(Object transformation records)
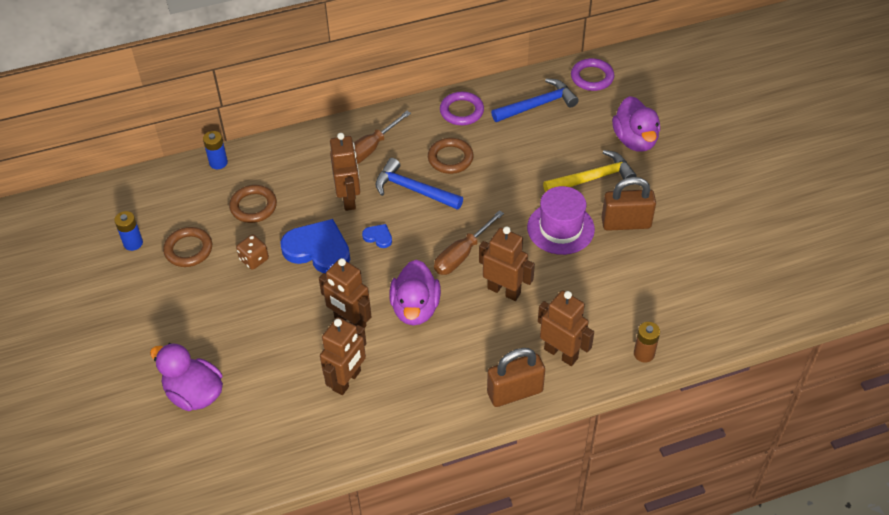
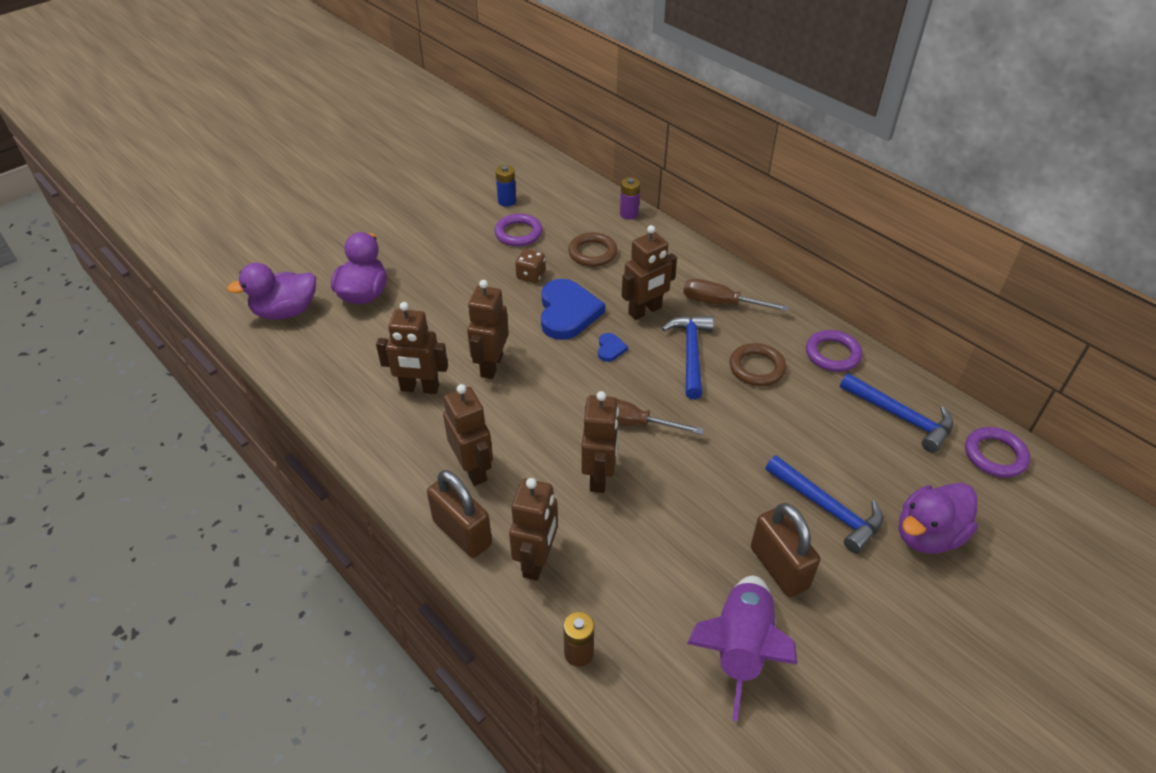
camera: 65 degrees right, 5 degrees down
(188, 249) = (518, 233): brown ring -> purple ring
(218, 162) = (629, 214): blue battery -> purple battery
(415, 308) = (534, 409): purple duck -> purple duck (285, 312)
(457, 367) = (473, 469): none -> brown robot
(560, 228) = (724, 501): purple hat -> none
(592, 178) = (827, 508): yellow hammer -> blue hammer
(674, 268) = (739, 648): none -> purple rocket

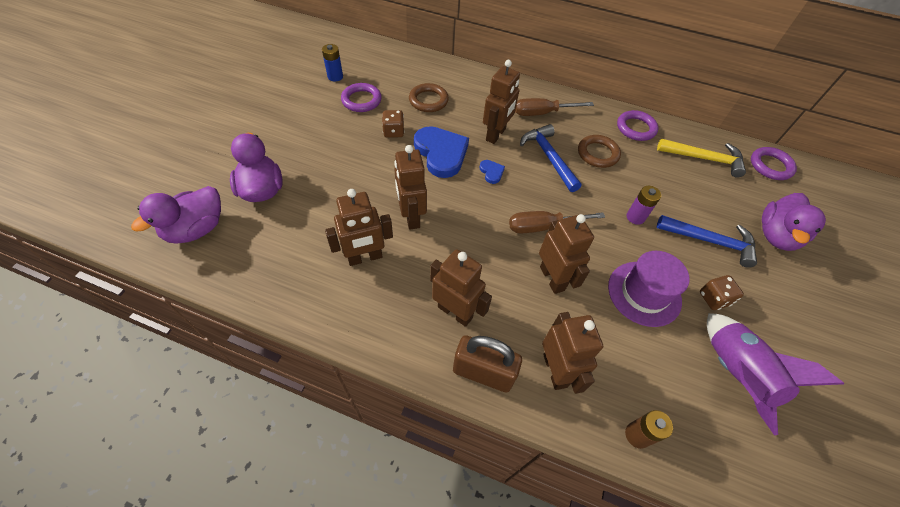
camera: 30 degrees left, 10 degrees up
(629, 214) = (435, 63): purple battery -> purple battery (635, 217)
(695, 530) = (644, 293): none -> purple hat
(779, 568) = (713, 298): brown padlock -> brown dice
(900, 416) = (704, 159): blue hammer -> yellow hammer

## YOUR ASSIGNMENT
Leaving out the images, return the entries above exactly as they read.

## ANSWER SECTION
camera: 65 degrees right, 5 degrees down
(188, 249) = (518, 233): brown ring -> purple ring
(218, 162) = (629, 214): blue battery -> purple battery
(415, 308) = (534, 409): purple duck -> purple duck (285, 312)
(457, 367) = (473, 469): none -> brown robot
(560, 228) = (724, 501): purple hat -> none
(592, 178) = (827, 508): yellow hammer -> blue hammer
(674, 268) = (739, 648): none -> purple rocket

camera: 30 degrees left, 10 degrees up
(629, 214) = (435, 63): purple battery -> purple battery (635, 217)
(695, 530) = (644, 293): none -> purple hat
(779, 568) = (713, 298): brown padlock -> brown dice
(900, 416) = (704, 159): blue hammer -> yellow hammer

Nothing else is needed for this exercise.